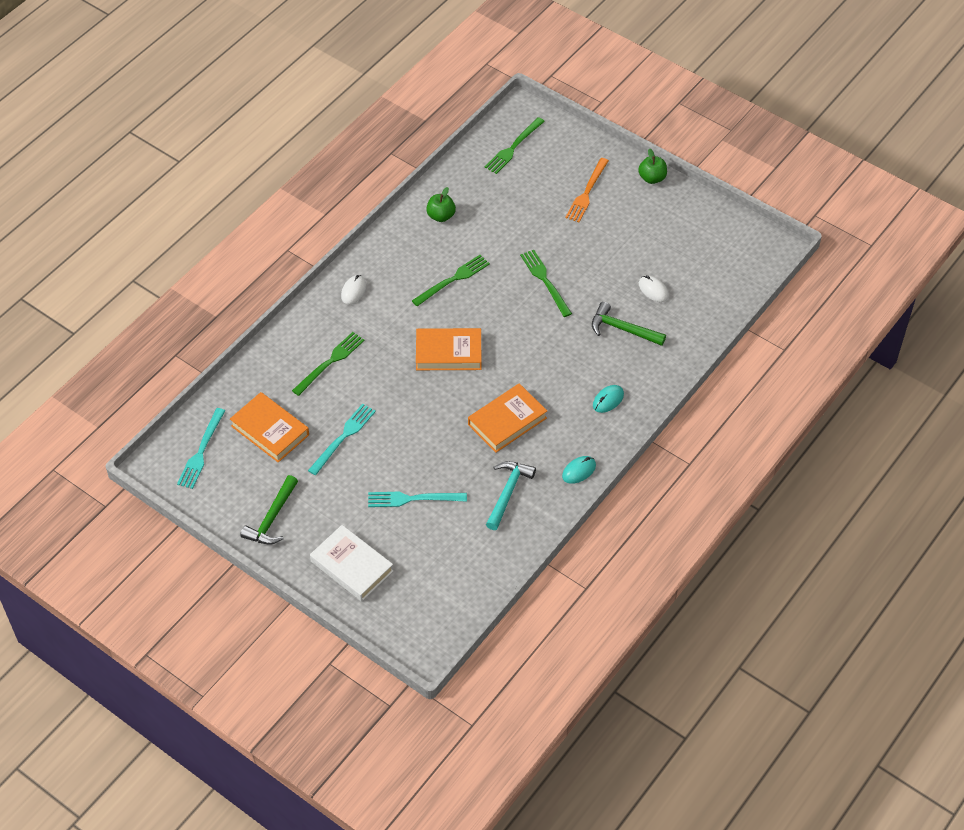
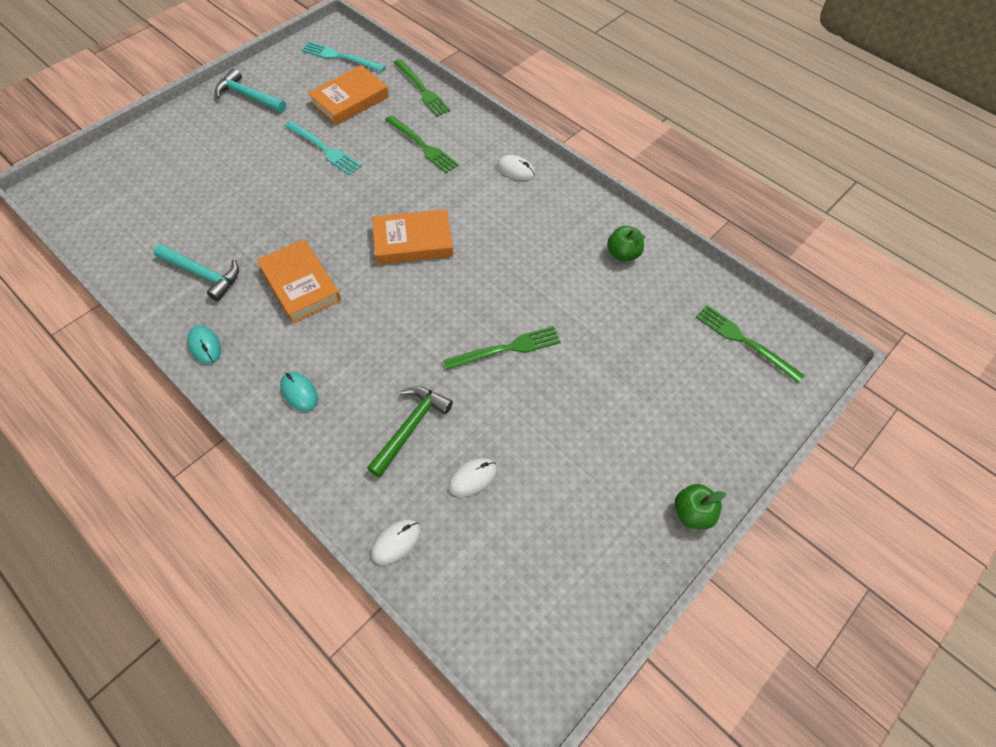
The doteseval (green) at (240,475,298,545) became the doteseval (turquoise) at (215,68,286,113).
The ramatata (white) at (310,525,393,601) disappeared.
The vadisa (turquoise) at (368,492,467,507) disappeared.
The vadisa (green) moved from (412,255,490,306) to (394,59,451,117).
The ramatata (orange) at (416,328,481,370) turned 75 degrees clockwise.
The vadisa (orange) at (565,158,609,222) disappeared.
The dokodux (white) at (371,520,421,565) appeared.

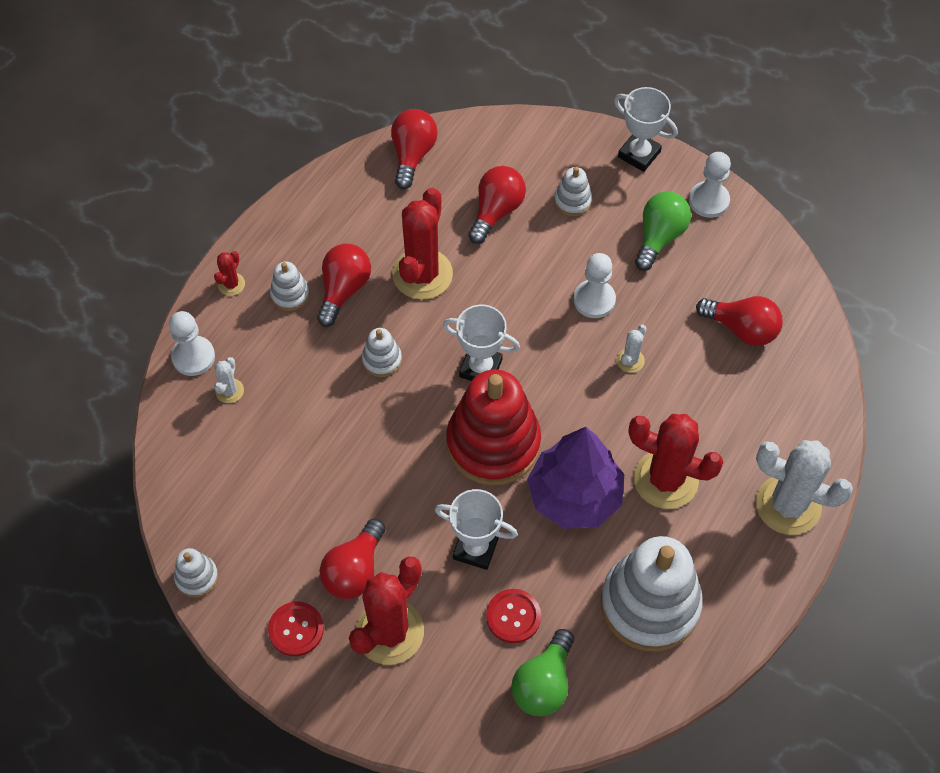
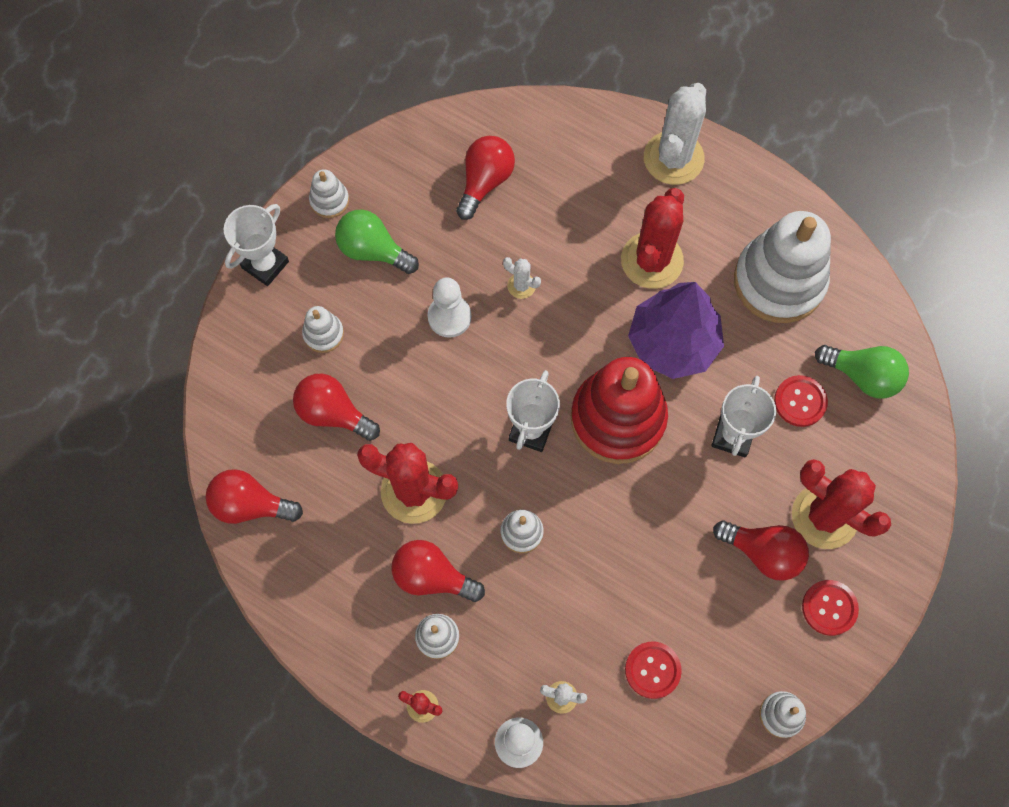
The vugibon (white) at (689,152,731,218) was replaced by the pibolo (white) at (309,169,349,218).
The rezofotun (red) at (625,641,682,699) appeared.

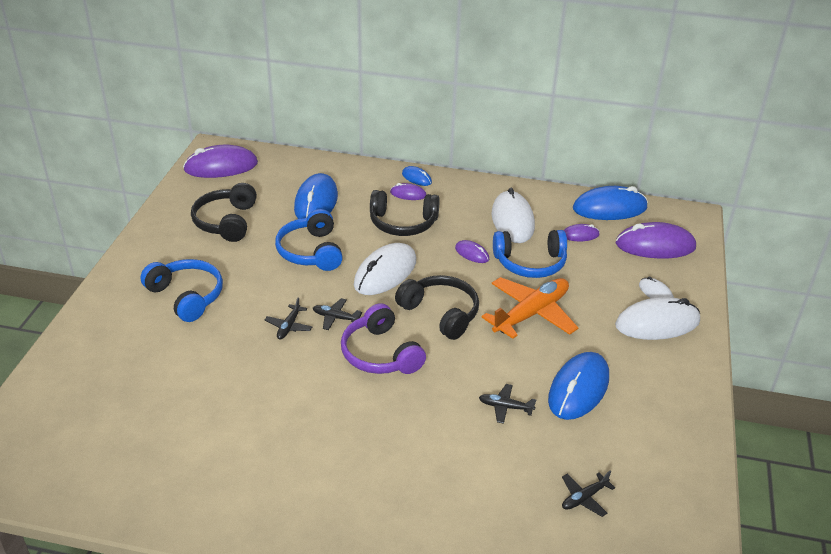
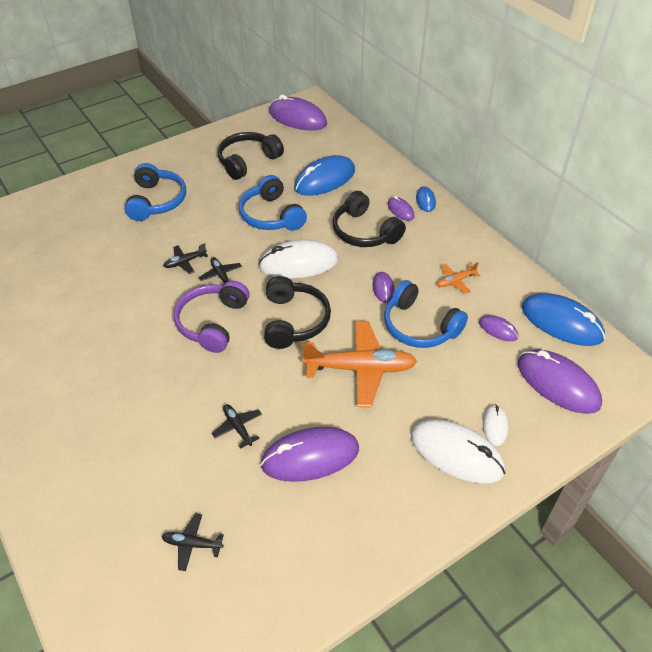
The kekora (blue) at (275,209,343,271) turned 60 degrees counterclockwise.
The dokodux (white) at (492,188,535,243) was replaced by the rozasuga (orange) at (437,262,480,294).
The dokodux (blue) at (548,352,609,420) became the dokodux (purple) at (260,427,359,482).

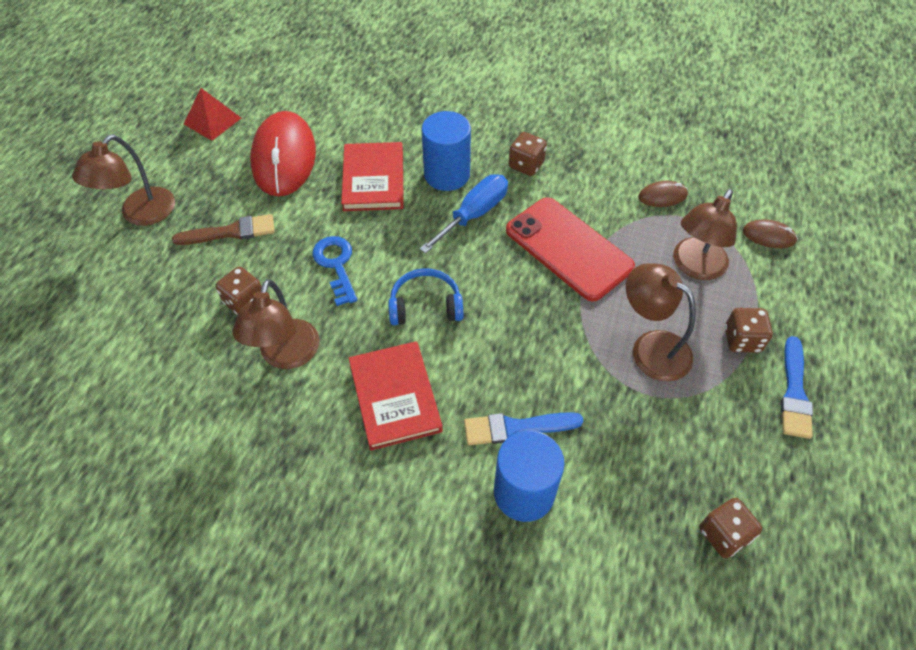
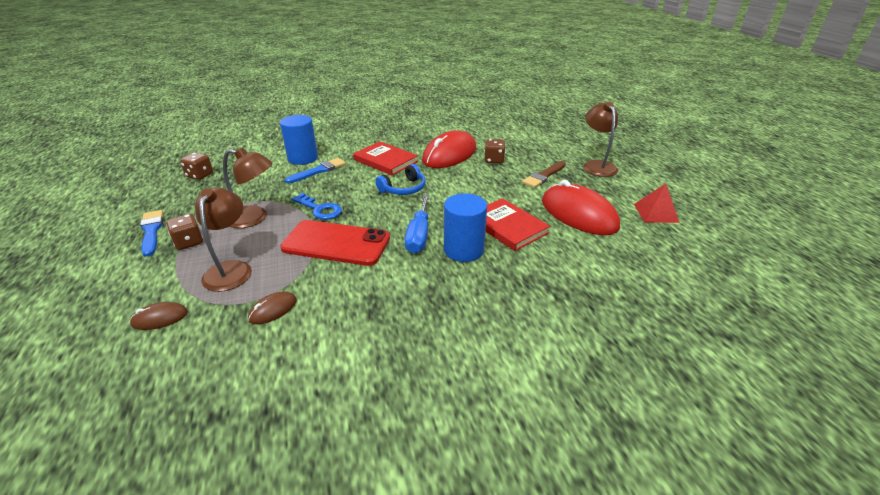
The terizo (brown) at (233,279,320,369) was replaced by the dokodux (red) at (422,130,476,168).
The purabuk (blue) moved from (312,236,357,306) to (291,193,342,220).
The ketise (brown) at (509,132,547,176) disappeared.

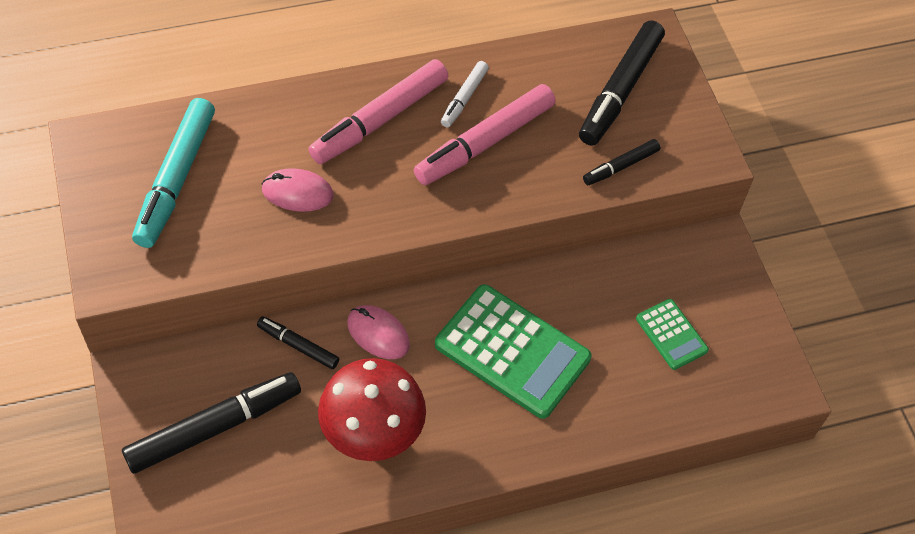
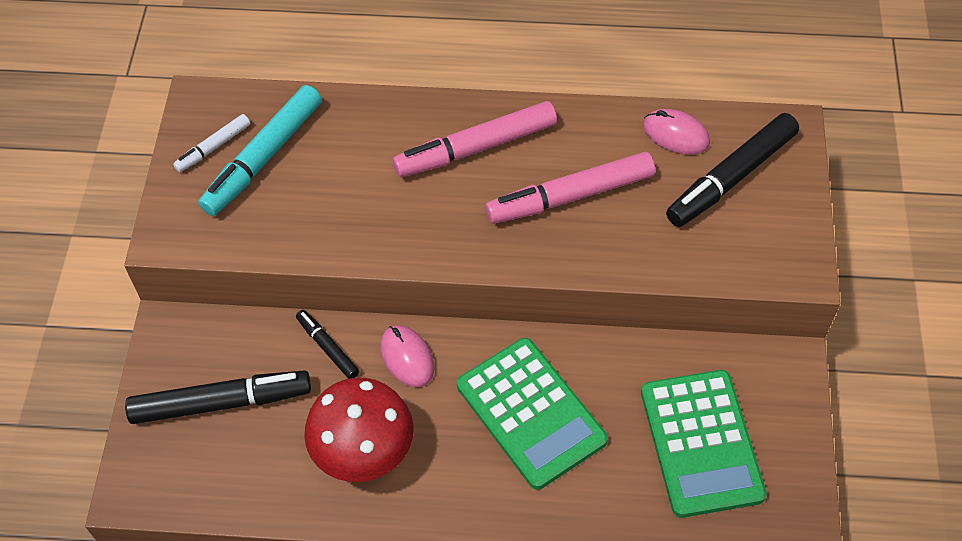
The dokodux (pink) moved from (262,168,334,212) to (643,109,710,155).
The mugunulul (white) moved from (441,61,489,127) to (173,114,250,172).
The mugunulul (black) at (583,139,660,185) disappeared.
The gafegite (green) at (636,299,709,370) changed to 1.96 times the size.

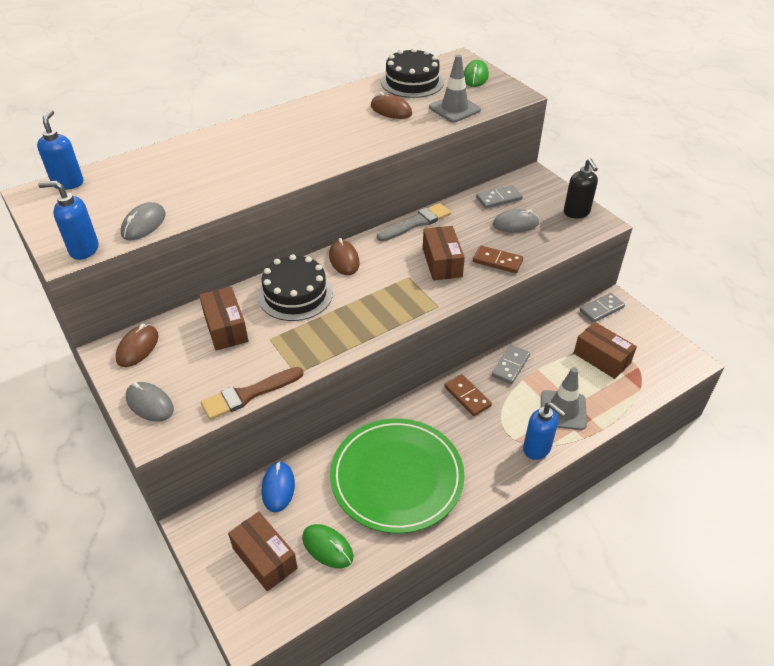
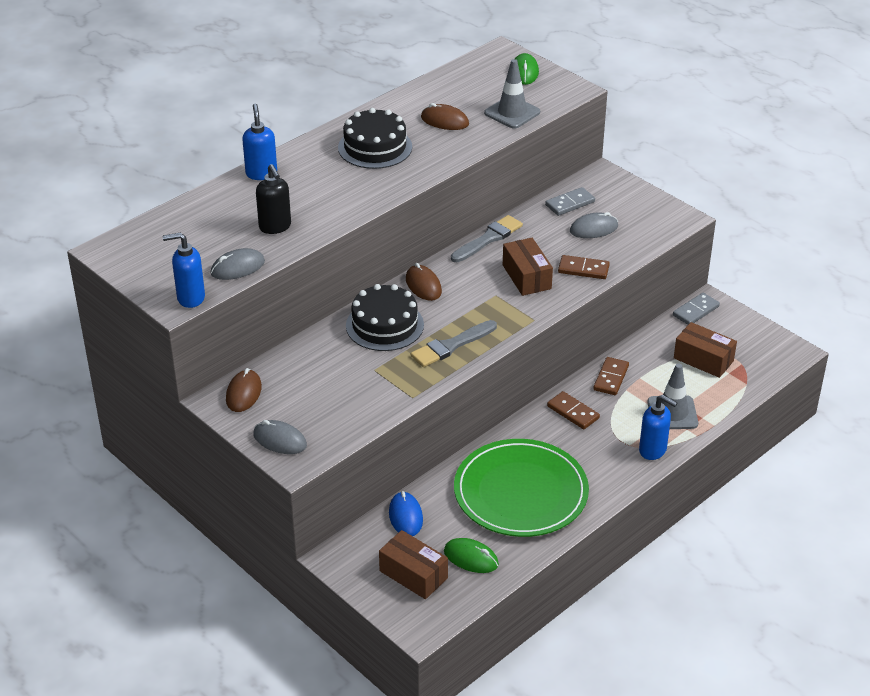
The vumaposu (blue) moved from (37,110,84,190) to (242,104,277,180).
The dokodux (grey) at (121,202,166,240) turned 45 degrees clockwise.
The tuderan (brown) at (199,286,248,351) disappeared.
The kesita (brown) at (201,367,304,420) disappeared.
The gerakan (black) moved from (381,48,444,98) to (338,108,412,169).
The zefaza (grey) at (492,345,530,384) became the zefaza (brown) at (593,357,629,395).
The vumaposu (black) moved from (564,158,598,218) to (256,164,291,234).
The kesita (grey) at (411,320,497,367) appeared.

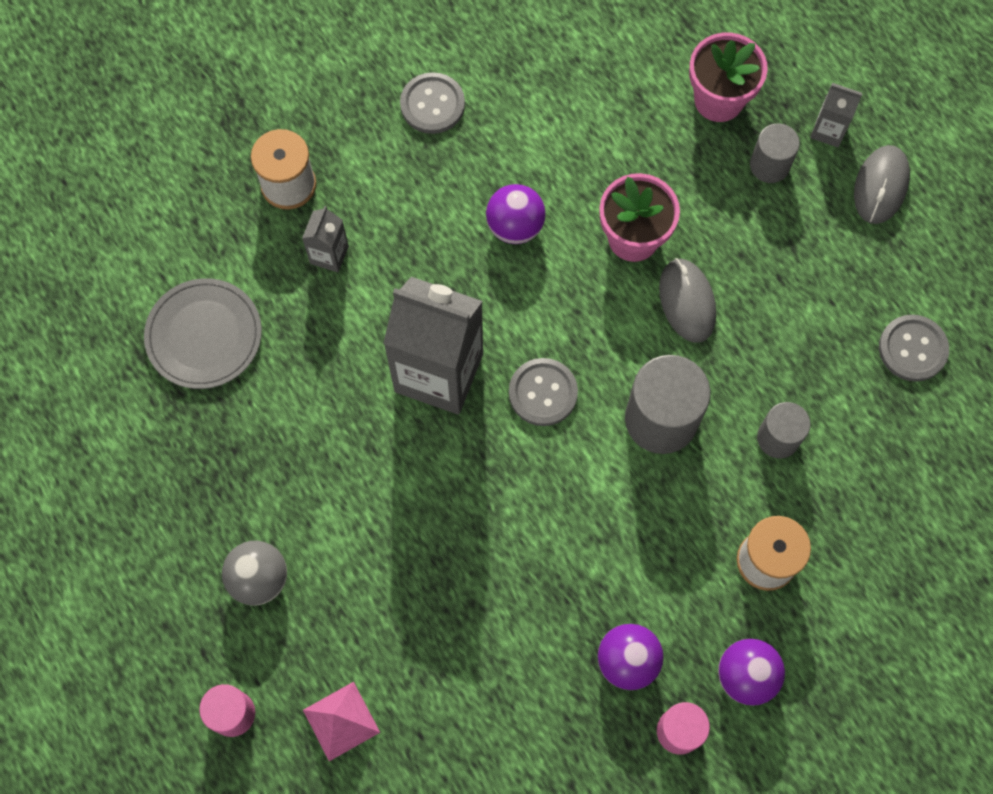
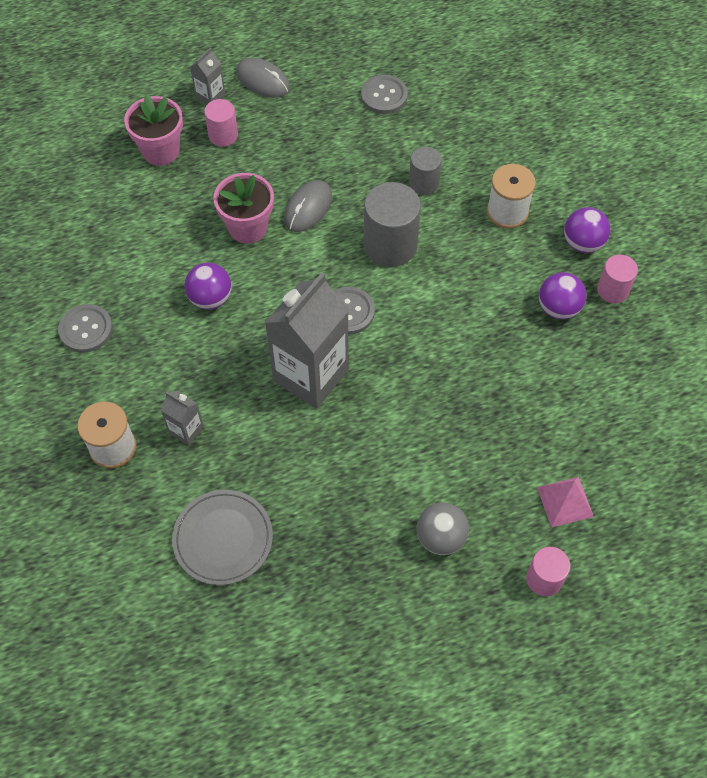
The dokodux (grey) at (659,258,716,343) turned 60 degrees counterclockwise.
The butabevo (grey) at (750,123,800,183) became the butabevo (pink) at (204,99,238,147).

*Exercise prompt*
Among the lines of the material, find those that hold the word "vadisa" and copy them.

*Solved exercise*
The vadisa (turquoise) at (368,492,467,507) disappeared.
The vadisa (green) moved from (412,255,490,306) to (394,59,451,117).
The vadisa (orange) at (565,158,609,222) disappeared.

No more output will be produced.